**Problem to work on**
Output only the stretch of the listing that starts at the line containing "orange 1x1 plate [305,169,362,218]" and ends at the line containing "purple 1x1 brick [352,295,414,378]", reproduced exactly with both ends.

**Entries supplied**
= Beginning of Section =
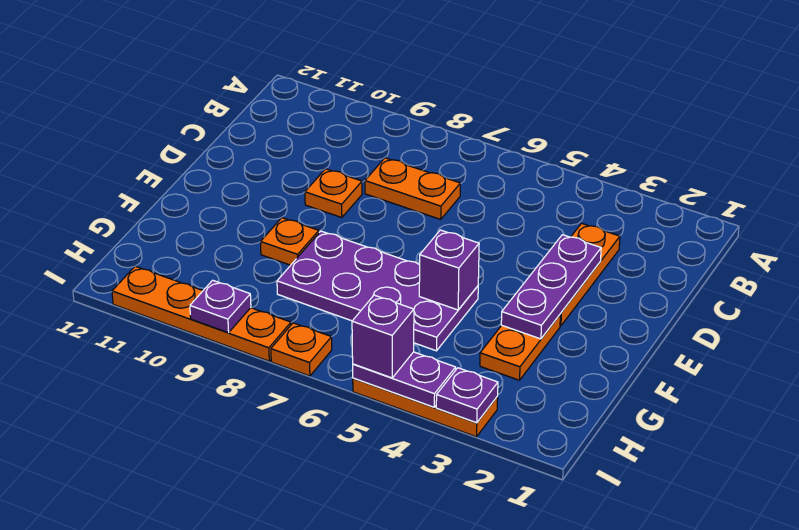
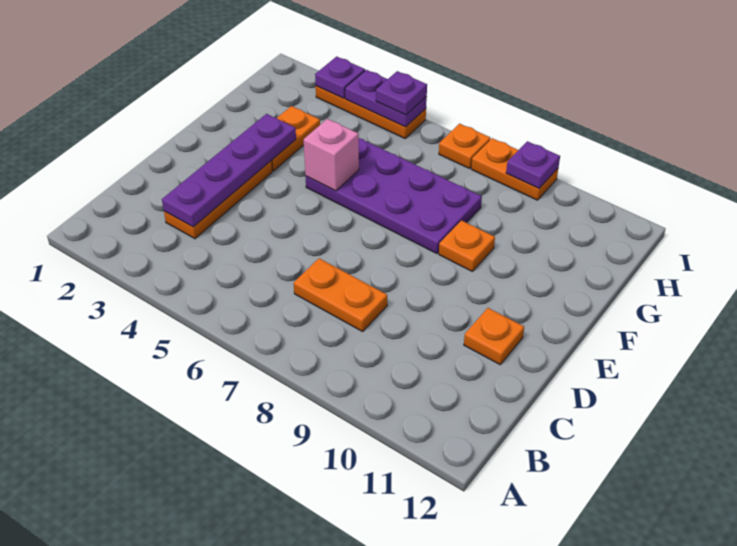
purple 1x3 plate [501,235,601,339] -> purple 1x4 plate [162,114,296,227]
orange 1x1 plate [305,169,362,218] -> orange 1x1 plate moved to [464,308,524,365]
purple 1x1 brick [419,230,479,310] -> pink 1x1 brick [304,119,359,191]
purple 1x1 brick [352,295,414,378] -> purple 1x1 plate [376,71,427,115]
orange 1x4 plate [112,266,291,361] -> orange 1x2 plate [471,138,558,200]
= End of Section =
= Beginning of Section =
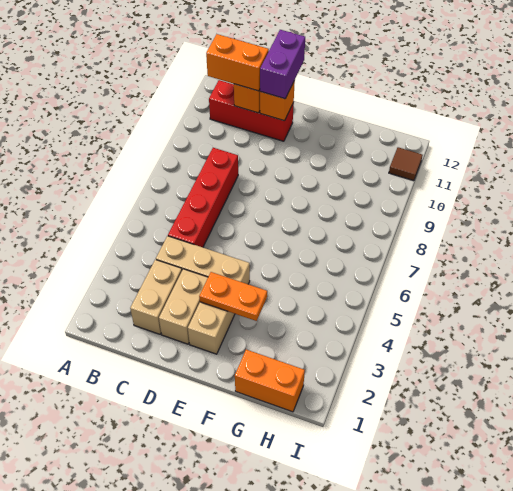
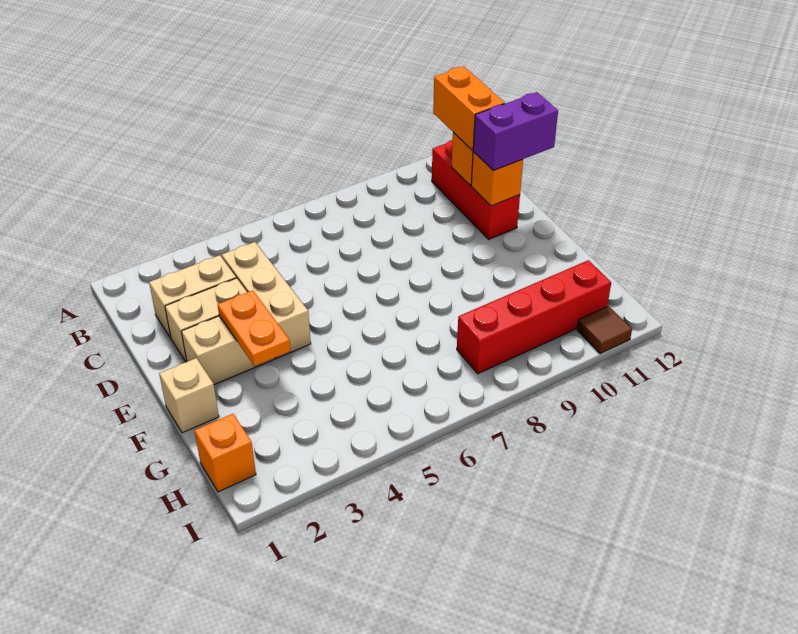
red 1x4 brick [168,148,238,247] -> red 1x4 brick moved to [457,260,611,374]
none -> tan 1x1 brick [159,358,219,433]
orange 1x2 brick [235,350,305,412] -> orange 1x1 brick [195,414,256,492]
= End of Section =
= Beginning of Section =
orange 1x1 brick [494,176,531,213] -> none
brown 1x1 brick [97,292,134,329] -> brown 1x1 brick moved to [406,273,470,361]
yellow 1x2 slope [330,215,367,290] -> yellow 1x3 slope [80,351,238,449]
= End of Section =
**Completed task**
orange 1x1 plate [305,169,362,218] -> orange 1x1 plate moved to [464,308,524,365]
purple 1x1 brick [419,230,479,310] -> pink 1x1 brick [304,119,359,191]
purple 1x1 brick [352,295,414,378] -> purple 1x1 plate [376,71,427,115]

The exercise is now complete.